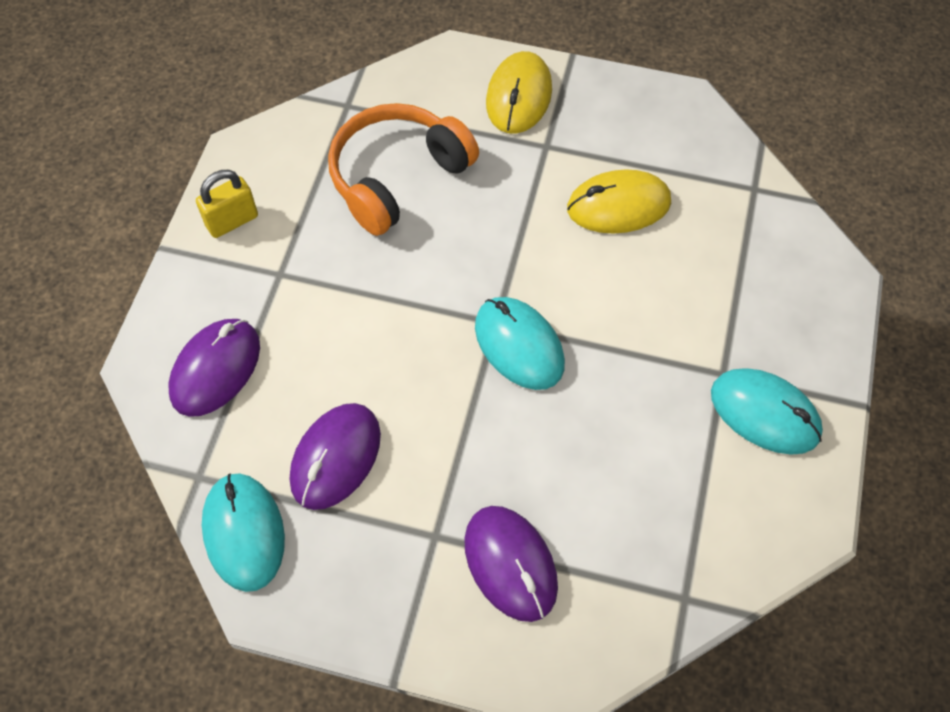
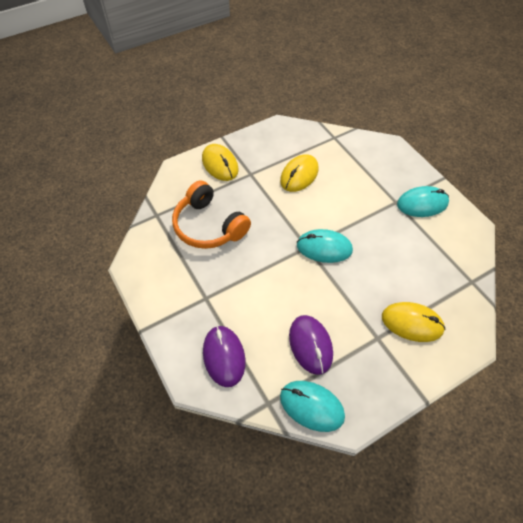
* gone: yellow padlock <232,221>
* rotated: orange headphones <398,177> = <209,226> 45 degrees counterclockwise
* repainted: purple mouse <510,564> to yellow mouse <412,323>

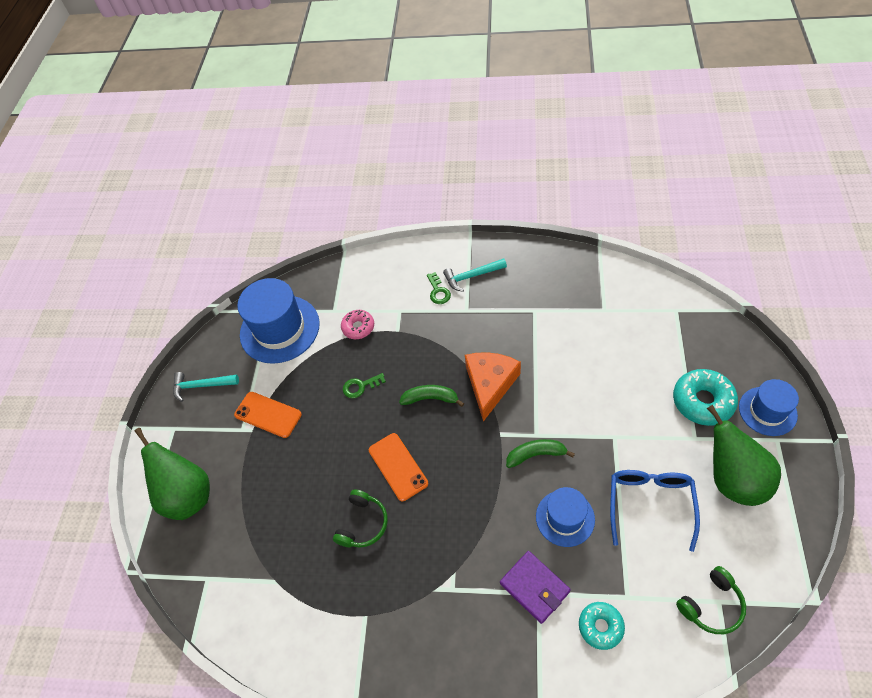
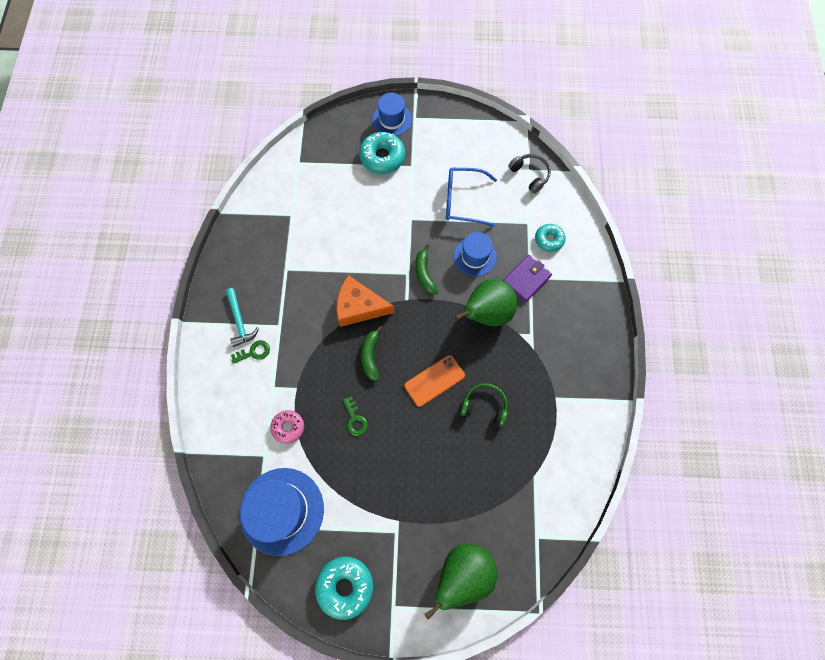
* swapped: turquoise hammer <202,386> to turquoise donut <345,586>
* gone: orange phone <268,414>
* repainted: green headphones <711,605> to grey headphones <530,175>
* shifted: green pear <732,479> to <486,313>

────

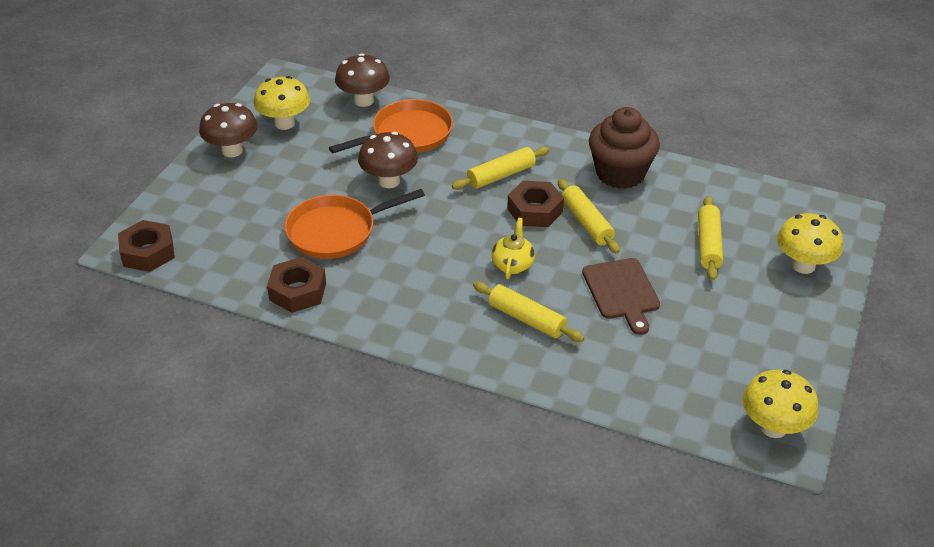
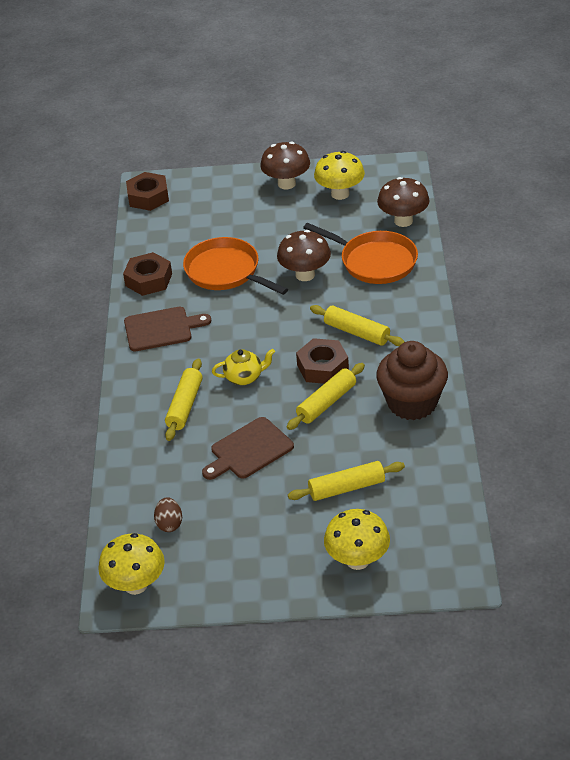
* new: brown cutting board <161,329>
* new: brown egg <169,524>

────

» Task to complete: Bring together each line above where the string "orange" turns up.

» Exercise output:
* rotated: orange headphones <398,177> = <209,226> 45 degrees counterclockwise
* gone: orange phone <268,414>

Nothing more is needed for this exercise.